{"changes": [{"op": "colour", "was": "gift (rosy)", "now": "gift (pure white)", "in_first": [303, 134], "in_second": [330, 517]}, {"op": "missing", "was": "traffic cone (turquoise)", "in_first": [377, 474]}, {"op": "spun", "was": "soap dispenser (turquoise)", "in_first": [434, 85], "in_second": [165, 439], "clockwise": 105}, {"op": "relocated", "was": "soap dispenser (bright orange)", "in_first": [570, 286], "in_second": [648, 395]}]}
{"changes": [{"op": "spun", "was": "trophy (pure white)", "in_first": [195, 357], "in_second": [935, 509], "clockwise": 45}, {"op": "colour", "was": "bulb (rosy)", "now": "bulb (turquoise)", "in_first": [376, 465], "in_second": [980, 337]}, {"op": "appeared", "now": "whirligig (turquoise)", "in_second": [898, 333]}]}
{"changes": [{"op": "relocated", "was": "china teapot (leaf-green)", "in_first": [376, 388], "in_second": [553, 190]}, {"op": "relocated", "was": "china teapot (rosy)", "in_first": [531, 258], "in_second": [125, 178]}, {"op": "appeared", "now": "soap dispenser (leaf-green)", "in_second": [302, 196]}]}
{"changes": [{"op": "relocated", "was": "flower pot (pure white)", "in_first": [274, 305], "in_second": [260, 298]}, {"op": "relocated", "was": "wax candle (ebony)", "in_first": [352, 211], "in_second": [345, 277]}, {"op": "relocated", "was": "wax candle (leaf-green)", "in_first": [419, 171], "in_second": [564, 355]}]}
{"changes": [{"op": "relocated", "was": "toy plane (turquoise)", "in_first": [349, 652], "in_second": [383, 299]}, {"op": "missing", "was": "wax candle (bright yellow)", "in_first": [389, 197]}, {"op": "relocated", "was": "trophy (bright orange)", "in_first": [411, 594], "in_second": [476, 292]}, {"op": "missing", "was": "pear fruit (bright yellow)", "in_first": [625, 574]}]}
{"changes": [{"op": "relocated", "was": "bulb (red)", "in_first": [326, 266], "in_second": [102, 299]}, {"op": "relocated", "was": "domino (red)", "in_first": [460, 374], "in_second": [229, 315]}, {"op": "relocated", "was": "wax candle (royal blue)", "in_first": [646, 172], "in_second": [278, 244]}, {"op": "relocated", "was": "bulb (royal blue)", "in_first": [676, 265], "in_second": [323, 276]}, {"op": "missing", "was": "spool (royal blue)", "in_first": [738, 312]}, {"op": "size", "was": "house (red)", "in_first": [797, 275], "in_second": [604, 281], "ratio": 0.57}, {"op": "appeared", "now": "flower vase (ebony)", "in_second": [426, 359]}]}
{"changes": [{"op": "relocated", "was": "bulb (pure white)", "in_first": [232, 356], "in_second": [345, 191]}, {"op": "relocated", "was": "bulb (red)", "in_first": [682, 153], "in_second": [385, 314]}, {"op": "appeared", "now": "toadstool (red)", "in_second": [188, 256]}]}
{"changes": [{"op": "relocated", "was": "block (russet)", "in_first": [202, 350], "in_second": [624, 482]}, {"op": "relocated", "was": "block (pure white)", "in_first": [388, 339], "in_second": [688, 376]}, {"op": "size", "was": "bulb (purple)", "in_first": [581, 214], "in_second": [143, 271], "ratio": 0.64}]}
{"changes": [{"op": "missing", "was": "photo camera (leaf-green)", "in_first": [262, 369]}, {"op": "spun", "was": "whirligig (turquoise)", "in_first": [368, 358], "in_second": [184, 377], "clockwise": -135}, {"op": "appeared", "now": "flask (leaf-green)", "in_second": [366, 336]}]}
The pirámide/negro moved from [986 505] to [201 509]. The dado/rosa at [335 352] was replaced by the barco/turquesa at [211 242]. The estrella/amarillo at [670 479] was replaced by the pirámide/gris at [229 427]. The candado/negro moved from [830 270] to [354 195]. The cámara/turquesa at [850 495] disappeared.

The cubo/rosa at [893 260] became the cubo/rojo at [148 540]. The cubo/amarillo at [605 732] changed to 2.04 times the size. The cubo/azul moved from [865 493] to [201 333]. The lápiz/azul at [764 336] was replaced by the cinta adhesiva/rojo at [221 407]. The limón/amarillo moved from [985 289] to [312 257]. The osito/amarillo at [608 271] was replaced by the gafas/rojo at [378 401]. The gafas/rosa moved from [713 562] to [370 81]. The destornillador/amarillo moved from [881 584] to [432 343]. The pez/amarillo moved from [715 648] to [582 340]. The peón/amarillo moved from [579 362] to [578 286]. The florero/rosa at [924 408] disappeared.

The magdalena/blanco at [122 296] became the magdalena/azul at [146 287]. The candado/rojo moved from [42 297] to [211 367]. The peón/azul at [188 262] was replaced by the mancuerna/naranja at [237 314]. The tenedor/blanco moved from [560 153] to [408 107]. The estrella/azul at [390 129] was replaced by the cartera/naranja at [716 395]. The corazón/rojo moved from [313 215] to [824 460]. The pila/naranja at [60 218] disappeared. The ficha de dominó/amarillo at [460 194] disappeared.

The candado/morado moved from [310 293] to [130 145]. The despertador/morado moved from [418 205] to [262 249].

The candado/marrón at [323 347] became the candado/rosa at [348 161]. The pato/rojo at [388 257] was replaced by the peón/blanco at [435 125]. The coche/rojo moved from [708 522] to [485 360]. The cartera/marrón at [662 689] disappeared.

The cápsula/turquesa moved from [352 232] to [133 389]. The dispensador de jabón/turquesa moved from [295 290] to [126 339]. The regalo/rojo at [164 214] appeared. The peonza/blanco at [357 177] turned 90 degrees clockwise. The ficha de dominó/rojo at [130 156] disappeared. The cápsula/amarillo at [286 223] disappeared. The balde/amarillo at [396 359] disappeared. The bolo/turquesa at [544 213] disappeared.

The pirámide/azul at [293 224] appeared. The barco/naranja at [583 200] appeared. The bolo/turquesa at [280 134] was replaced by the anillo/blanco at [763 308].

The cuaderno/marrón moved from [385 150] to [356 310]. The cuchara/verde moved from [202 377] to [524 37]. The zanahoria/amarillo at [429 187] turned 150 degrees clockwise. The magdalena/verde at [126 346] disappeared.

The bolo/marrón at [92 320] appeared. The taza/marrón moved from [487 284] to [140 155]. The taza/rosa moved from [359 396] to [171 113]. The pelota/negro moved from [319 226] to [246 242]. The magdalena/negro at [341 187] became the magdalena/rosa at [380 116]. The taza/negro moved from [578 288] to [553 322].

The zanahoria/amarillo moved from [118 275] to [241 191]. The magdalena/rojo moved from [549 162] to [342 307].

┄┄┄┄┄┄

> [Exercise]: From the records above, please extract every line and repeat it exactly.

> [Answer to this exercise]:
{"changes": [{"op": "colour", "was": "gift (rosy)", "now": "gift (pure white)", "in_first": [303, 134], "in_second": [330, 517]}, {"op": "missing", "was": "traffic cone (turquoise)", "in_first": [377, 474]}, {"op": "spun", "was": "soap dispenser (turquoise)", "in_first": [434, 85], "in_second": [165, 439], "clockwise": 105}, {"op": "relocated", "was": "soap dispenser (bright orange)", "in_first": [570, 286], "in_second": [648, 395]}]}
{"changes": [{"op": "spun", "was": "trophy (pure white)", "in_first": [195, 357], "in_second": [935, 509], "clockwise": 45}, {"op": "colour", "was": "bulb (rosy)", "now": "bulb (turquoise)", "in_first": [376, 465], "in_second": [980, 337]}, {"op": "appeared", "now": "whirligig (turquoise)", "in_second": [898, 333]}]}
{"changes": [{"op": "relocated", "was": "china teapot (leaf-green)", "in_first": [376, 388], "in_second": [553, 190]}, {"op": "relocated", "was": "china teapot (rosy)", "in_first": [531, 258], "in_second": [125, 178]}, {"op": "appeared", "now": "soap dispenser (leaf-green)", "in_second": [302, 196]}]}
{"changes": [{"op": "relocated", "was": "flower pot (pure white)", "in_first": [274, 305], "in_second": [260, 298]}, {"op": "relocated", "was": "wax candle (ebony)", "in_first": [352, 211], "in_second": [345, 277]}, {"op": "relocated", "was": "wax candle (leaf-green)", "in_first": [419, 171], "in_second": [564, 355]}]}
{"changes": [{"op": "relocated", "was": "toy plane (turquoise)", "in_first": [349, 652], "in_second": [383, 299]}, {"op": "missing", "was": "wax candle (bright yellow)", "in_first": [389, 197]}, {"op": "relocated", "was": "trophy (bright orange)", "in_first": [411, 594], "in_second": [476, 292]}, {"op": "missing", "was": "pear fruit (bright yellow)", "in_first": [625, 574]}]}
{"changes": [{"op": "relocated", "was": "bulb (red)", "in_first": [326, 266], "in_second": [102, 299]}, {"op": "relocated", "was": "domino (red)", "in_first": [460, 374], "in_second": [229, 315]}, {"op": "relocated", "was": "wax candle (royal blue)", "in_first": [646, 172], "in_second": [278, 244]}, {"op": "relocated", "was": "bulb (royal blue)", "in_first": [676, 265], "in_second": [323, 276]}, {"op": "missing", "was": "spool (royal blue)", "in_first": [738, 312]}, {"op": "size", "was": "house (red)", "in_first": [797, 275], "in_second": [604, 281], "ratio": 0.57}, {"op": "appeared", "now": "flower vase (ebony)", "in_second": [426, 359]}]}
{"changes": [{"op": "relocated", "was": "bulb (pure white)", "in_first": [232, 356], "in_second": [345, 191]}, {"op": "relocated", "was": "bulb (red)", "in_first": [682, 153], "in_second": [385, 314]}, {"op": "appeared", "now": "toadstool (red)", "in_second": [188, 256]}]}
{"changes": [{"op": "relocated", "was": "block (russet)", "in_first": [202, 350], "in_second": [624, 482]}, {"op": "relocated", "was": "block (pure white)", "in_first": [388, 339], "in_second": [688, 376]}, {"op": "size", "was": "bulb (purple)", "in_first": [581, 214], "in_second": [143, 271], "ratio": 0.64}]}
{"changes": [{"op": "missing", "was": "photo camera (leaf-green)", "in_first": [262, 369]}, {"op": "spun", "was": "whirligig (turquoise)", "in_first": [368, 358], "in_second": [184, 377], "clockwise": -135}, {"op": "appeared", "now": "flask (leaf-green)", "in_second": [366, 336]}]}
The pirámide/negro moved from [986 505] to [201 509]. The dado/rosa at [335 352] was replaced by the barco/turquesa at [211 242]. The estrella/amarillo at [670 479] was replaced by the pirámide/gris at [229 427]. The candado/negro moved from [830 270] to [354 195]. The cámara/turquesa at [850 495] disappeared.

The cubo/rosa at [893 260] became the cubo/rojo at [148 540]. The cubo/amarillo at [605 732] changed to 2.04 times the size. The cubo/azul moved from [865 493] to [201 333]. The lápiz/azul at [764 336] was replaced by the cinta adhesiva/rojo at [221 407]. The limón/amarillo moved from [985 289] to [312 257]. The osito/amarillo at [608 271] was replaced by the gafas/rojo at [378 401]. The gafas/rosa moved from [713 562] to [370 81]. The destornillador/amarillo moved from [881 584] to [432 343]. The pez/amarillo moved from [715 648] to [582 340]. The peón/amarillo moved from [579 362] to [578 286]. The florero/rosa at [924 408] disappeared.

The magdalena/blanco at [122 296] became the magdalena/azul at [146 287]. The candado/rojo moved from [42 297] to [211 367]. The peón/azul at [188 262] was replaced by the mancuerna/naranja at [237 314]. The tenedor/blanco moved from [560 153] to [408 107]. The estrella/azul at [390 129] was replaced by the cartera/naranja at [716 395]. The corazón/rojo moved from [313 215] to [824 460]. The pila/naranja at [60 218] disappeared. The ficha de dominó/amarillo at [460 194] disappeared.

The candado/morado moved from [310 293] to [130 145]. The despertador/morado moved from [418 205] to [262 249].

The candado/marrón at [323 347] became the candado/rosa at [348 161]. The pato/rojo at [388 257] was replaced by the peón/blanco at [435 125]. The coche/rojo moved from [708 522] to [485 360]. The cartera/marrón at [662 689] disappeared.

The cápsula/turquesa moved from [352 232] to [133 389]. The dispensador de jabón/turquesa moved from [295 290] to [126 339]. The regalo/rojo at [164 214] appeared. The peonza/blanco at [357 177] turned 90 degrees clockwise. The ficha de dominó/rojo at [130 156] disappeared. The cápsula/amarillo at [286 223] disappeared. The balde/amarillo at [396 359] disappeared. The bolo/turquesa at [544 213] disappeared.

The pirámide/azul at [293 224] appeared. The barco/naranja at [583 200] appeared. The bolo/turquesa at [280 134] was replaced by the anillo/blanco at [763 308].

The cuaderno/marrón moved from [385 150] to [356 310]. The cuchara/verde moved from [202 377] to [524 37]. The zanahoria/amarillo at [429 187] turned 150 degrees clockwise. The magdalena/verde at [126 346] disappeared.

The bolo/marrón at [92 320] appeared. The taza/marrón moved from [487 284] to [140 155]. The taza/rosa moved from [359 396] to [171 113]. The pelota/negro moved from [319 226] to [246 242]. The magdalena/negro at [341 187] became the magdalena/rosa at [380 116]. The taza/negro moved from [578 288] to [553 322].

The zanahoria/amarillo moved from [118 275] to [241 191]. The magdalena/rojo moved from [549 162] to [342 307].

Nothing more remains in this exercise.